EXERCISE INSTRUCTIONS: Lines from the one with "(236, 137) = (183, 145): none" up to and including the one with "(764, 246) = (660, 146): none" are to be copied exactly from the records below, without their pictures.

:: DATA PROVIDED

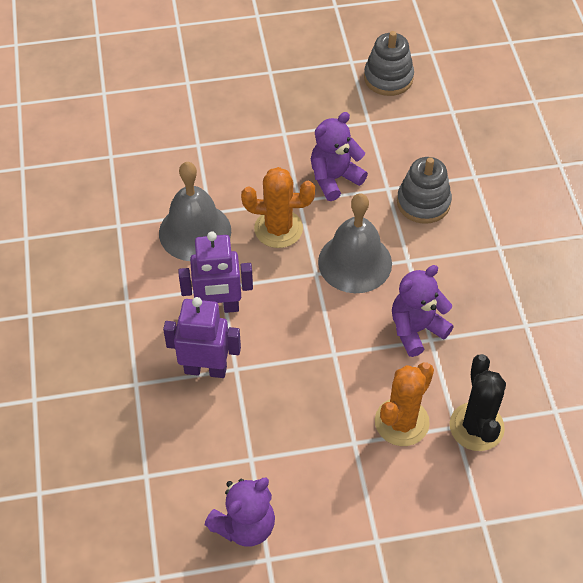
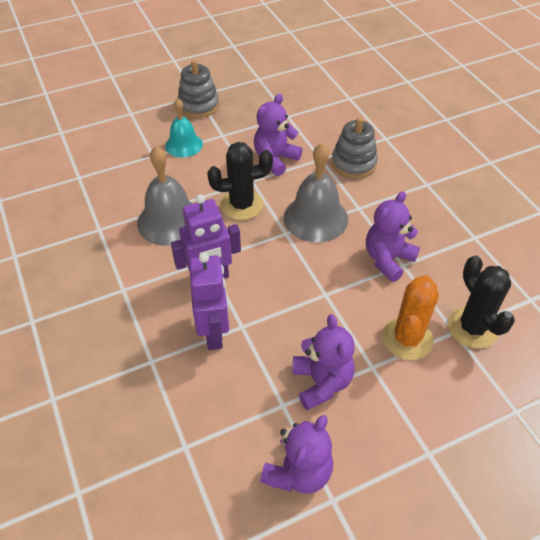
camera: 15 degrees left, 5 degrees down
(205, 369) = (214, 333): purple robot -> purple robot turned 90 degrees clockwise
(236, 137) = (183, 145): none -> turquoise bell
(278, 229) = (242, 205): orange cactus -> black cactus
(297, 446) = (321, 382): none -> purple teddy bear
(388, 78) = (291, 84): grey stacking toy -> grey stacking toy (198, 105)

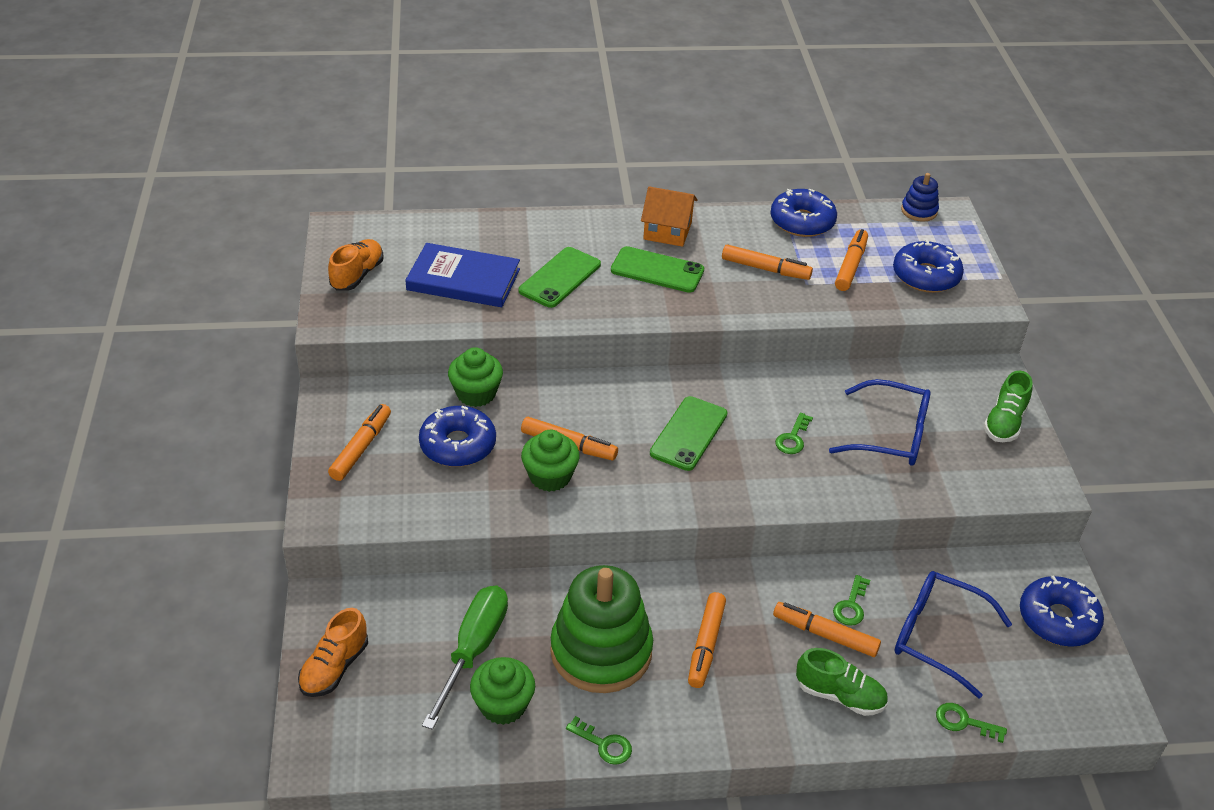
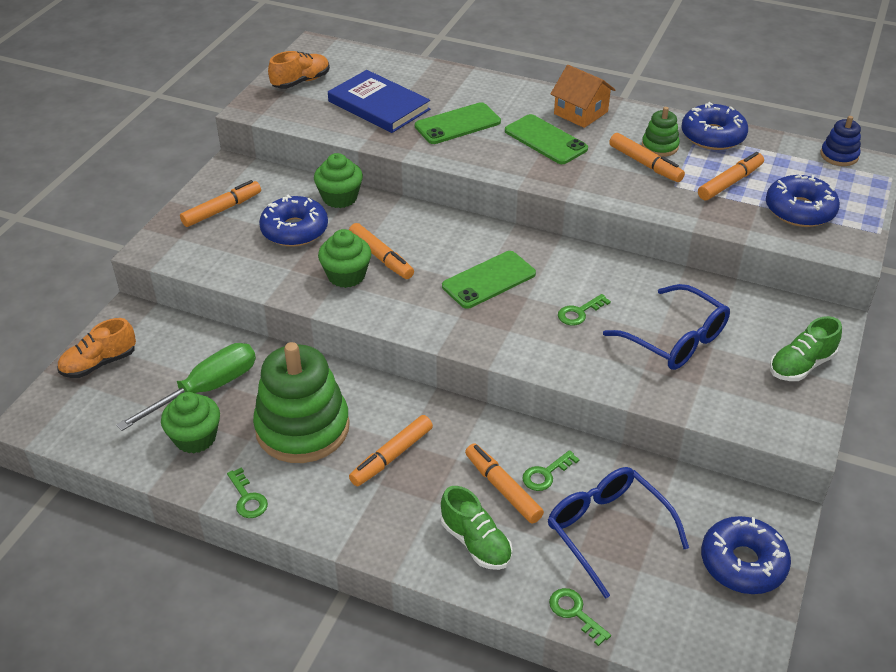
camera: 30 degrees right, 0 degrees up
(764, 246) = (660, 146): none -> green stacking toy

::::
:: DATA PROVIDED

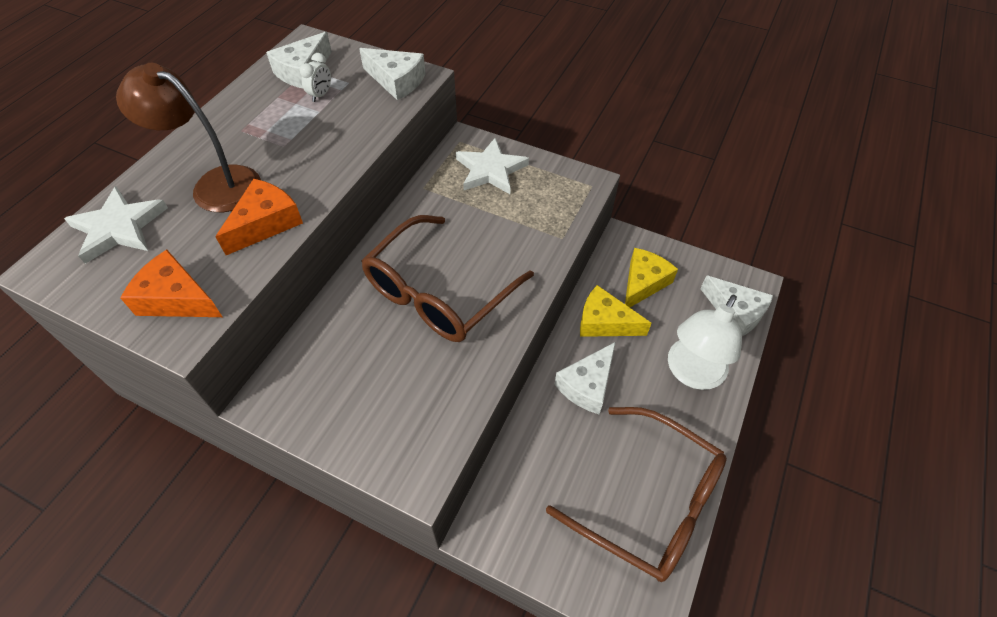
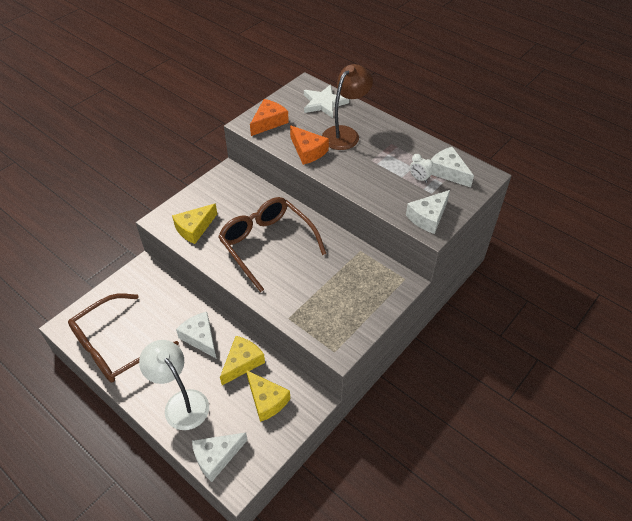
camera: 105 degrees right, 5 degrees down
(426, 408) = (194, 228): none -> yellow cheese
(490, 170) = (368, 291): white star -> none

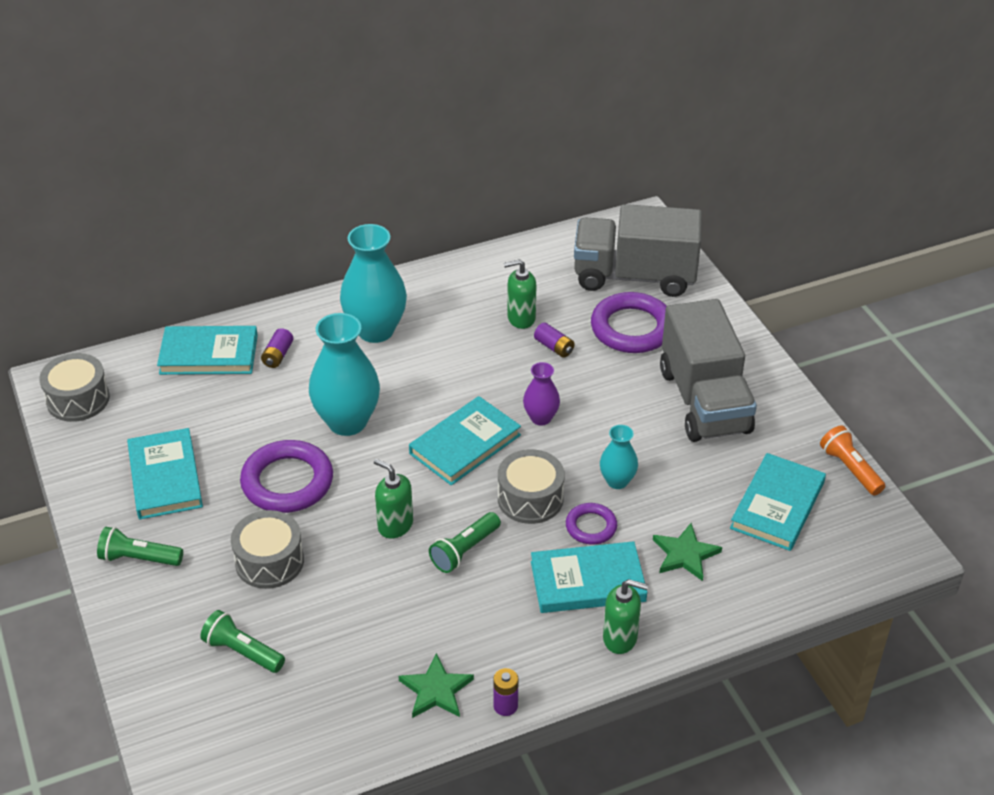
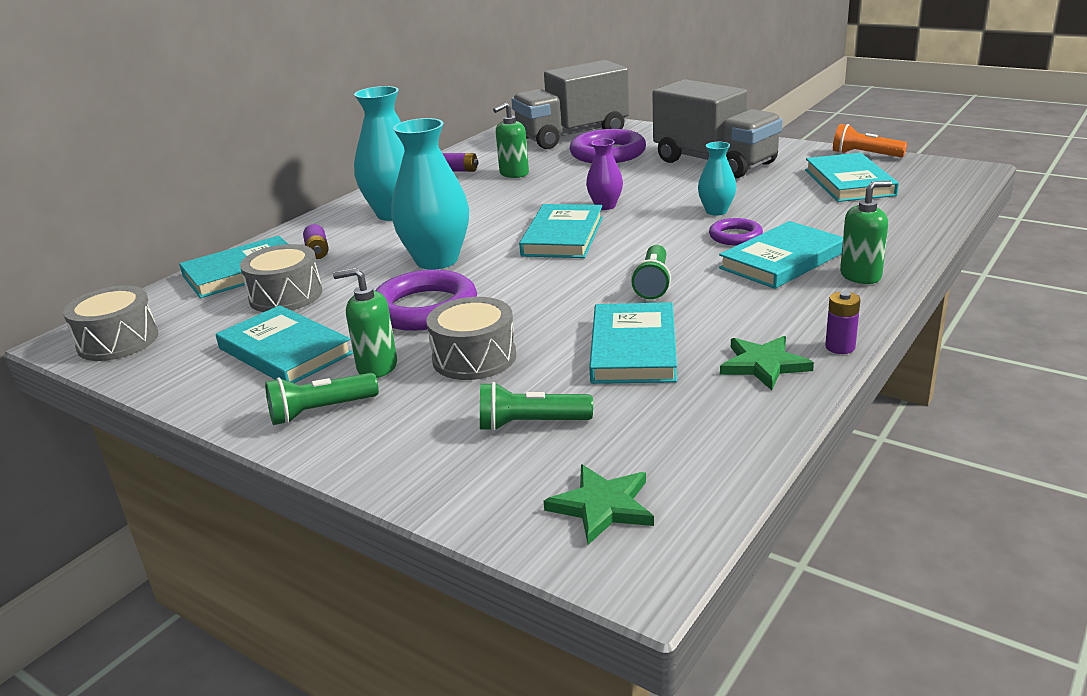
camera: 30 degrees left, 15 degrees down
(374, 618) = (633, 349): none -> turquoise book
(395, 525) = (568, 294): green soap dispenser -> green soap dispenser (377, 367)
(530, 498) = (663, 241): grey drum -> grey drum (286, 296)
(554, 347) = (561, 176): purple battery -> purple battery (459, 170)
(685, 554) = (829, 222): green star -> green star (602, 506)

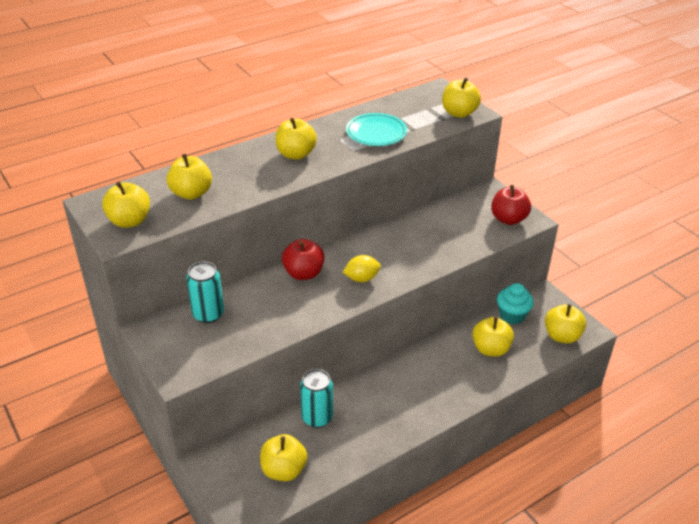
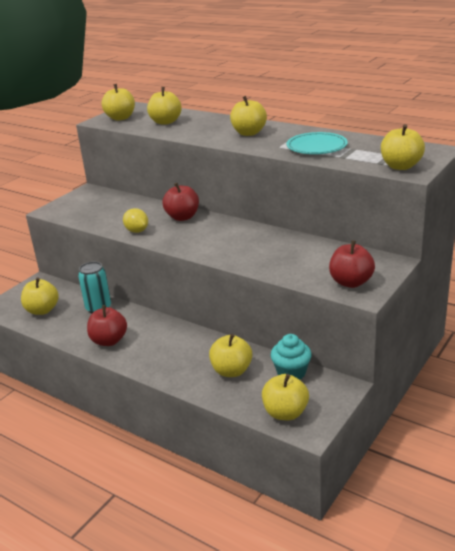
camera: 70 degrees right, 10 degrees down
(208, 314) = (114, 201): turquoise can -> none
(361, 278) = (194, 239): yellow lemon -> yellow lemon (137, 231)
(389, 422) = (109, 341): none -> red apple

::::
:: DATA PROVIDED

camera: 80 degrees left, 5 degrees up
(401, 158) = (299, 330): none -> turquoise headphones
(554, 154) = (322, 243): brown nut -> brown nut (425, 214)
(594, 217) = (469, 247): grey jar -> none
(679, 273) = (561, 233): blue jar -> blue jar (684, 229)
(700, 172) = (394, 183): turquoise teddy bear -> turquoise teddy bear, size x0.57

::::

RESULT FOR THIS TASK:
(236, 137) = (183, 145): none -> turquoise bell
(278, 229) = (242, 205): orange cactus -> black cactus
(297, 446) = (321, 382): none -> purple teddy bear
(388, 78) = (291, 84): grey stacking toy -> grey stacking toy (198, 105)

camera: 30 degrees right, 0 degrees up
(764, 246) = (660, 146): none -> green stacking toy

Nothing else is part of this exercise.